(Stored dataset items)
= = = = = = =

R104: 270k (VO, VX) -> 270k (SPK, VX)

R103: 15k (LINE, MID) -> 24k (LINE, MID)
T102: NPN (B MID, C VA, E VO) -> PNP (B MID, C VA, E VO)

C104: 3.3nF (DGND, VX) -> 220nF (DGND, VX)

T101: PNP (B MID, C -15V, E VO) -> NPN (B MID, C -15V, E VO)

= = = = = = =

# WORK REQUIRED:
The result consists of the line with "T102: NPN (B" through the last line of the entries above, repeated exactly and with nothing else.

# SOLUTION BELOW:
T102: NPN (B MID, C VA, E VO) -> PNP (B MID, C VA, E VO)

C104: 3.3nF (DGND, VX) -> 220nF (DGND, VX)

T101: PNP (B MID, C -15V, E VO) -> NPN (B MID, C -15V, E VO)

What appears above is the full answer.